* _WHAT IS NEEDED_: A verbatim reproduction of the lines below, from the line containing "red dice: 3 -> 1" through the line containing "white house: 3 -> 2", both ends included, is the whole required output.

* _RECORDS FOR PROCESSING_:
::::::::::

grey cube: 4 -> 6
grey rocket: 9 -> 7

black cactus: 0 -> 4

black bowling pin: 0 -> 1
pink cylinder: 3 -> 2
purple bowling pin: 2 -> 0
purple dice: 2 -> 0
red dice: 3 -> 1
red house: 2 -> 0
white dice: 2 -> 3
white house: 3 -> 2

::::::::::

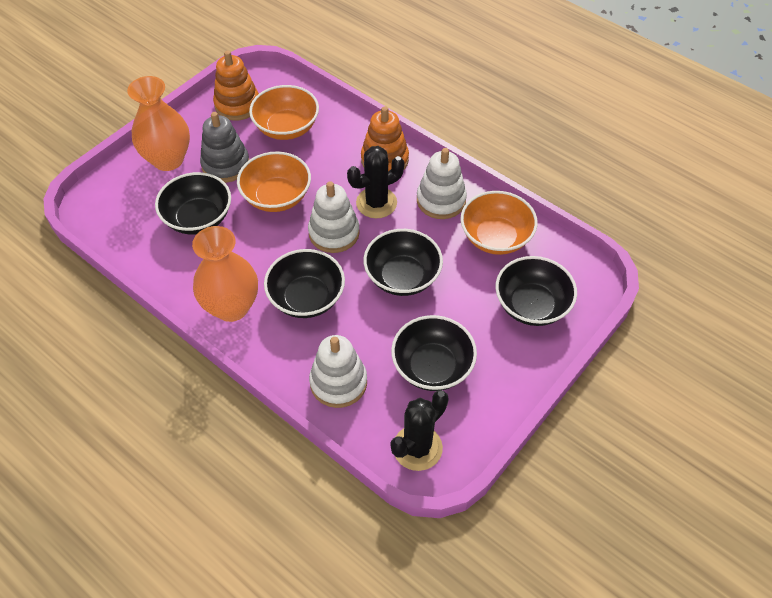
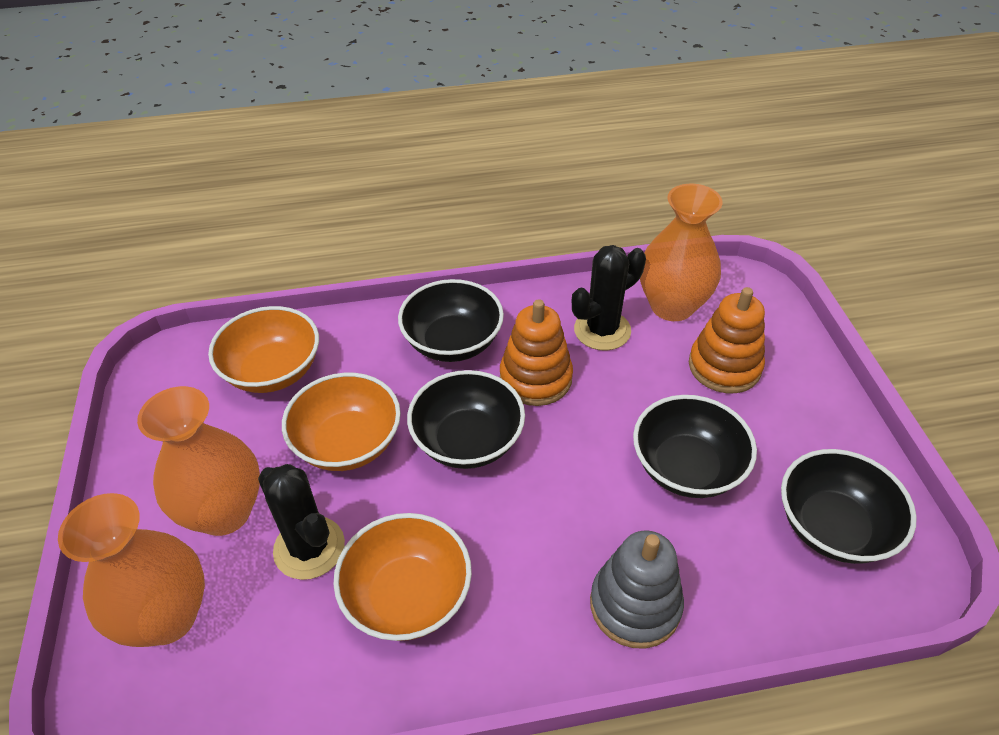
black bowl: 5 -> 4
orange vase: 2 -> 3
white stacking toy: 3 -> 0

::::::::::

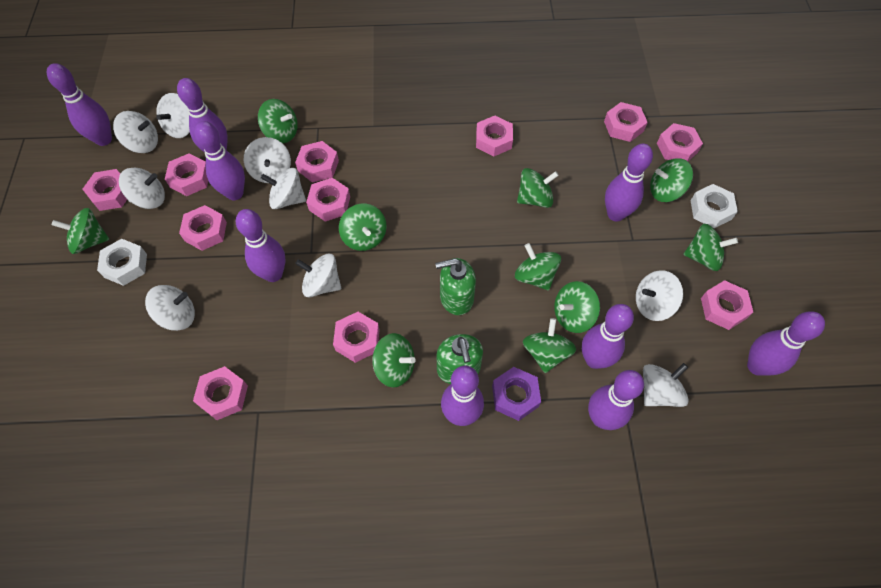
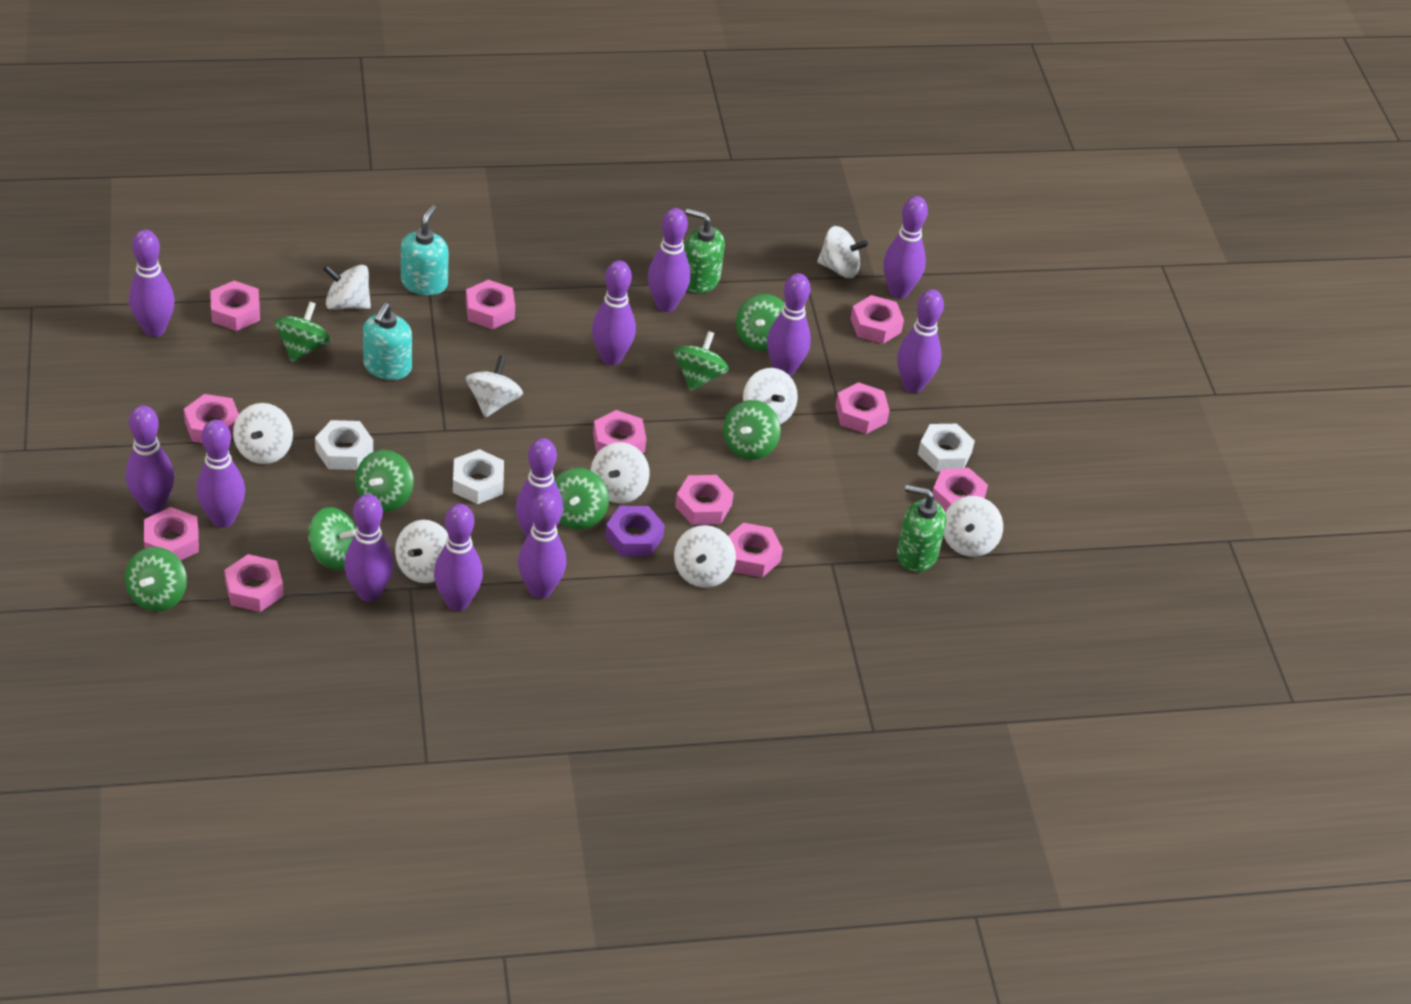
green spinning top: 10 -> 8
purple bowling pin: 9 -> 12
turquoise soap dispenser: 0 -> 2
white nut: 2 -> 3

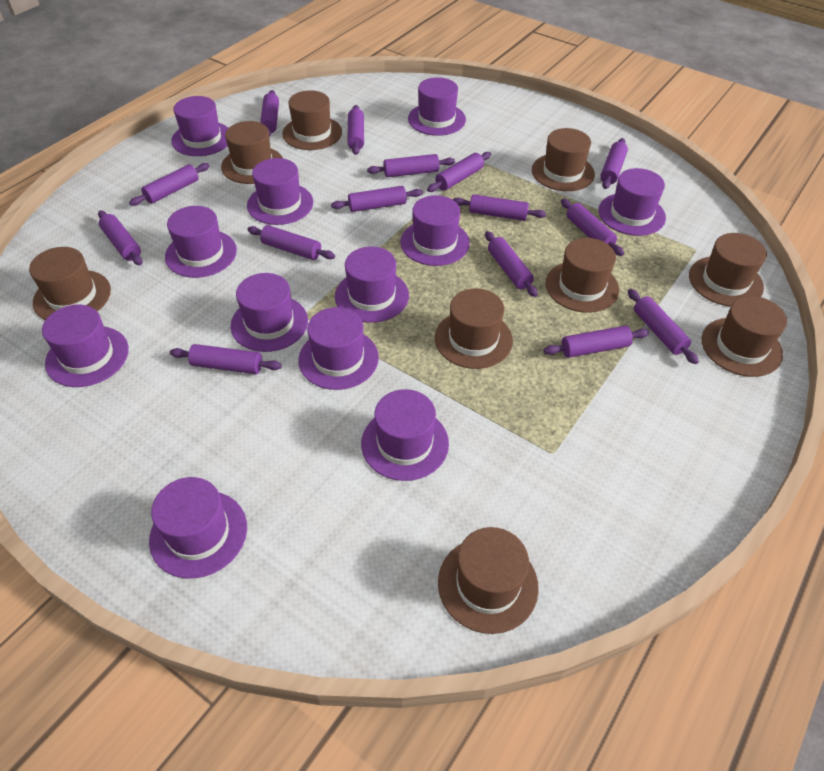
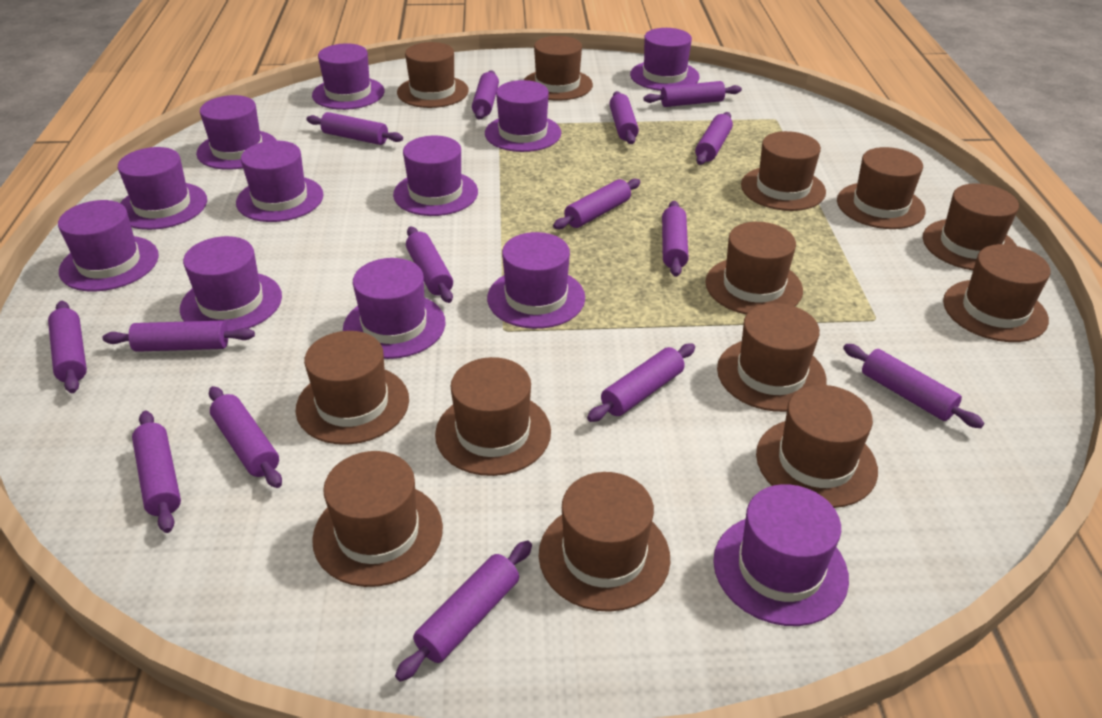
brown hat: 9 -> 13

::::::::::

* _OUTPUT OF THE EXERCISE_:
red dice: 3 -> 1
red house: 2 -> 0
white dice: 2 -> 3
white house: 3 -> 2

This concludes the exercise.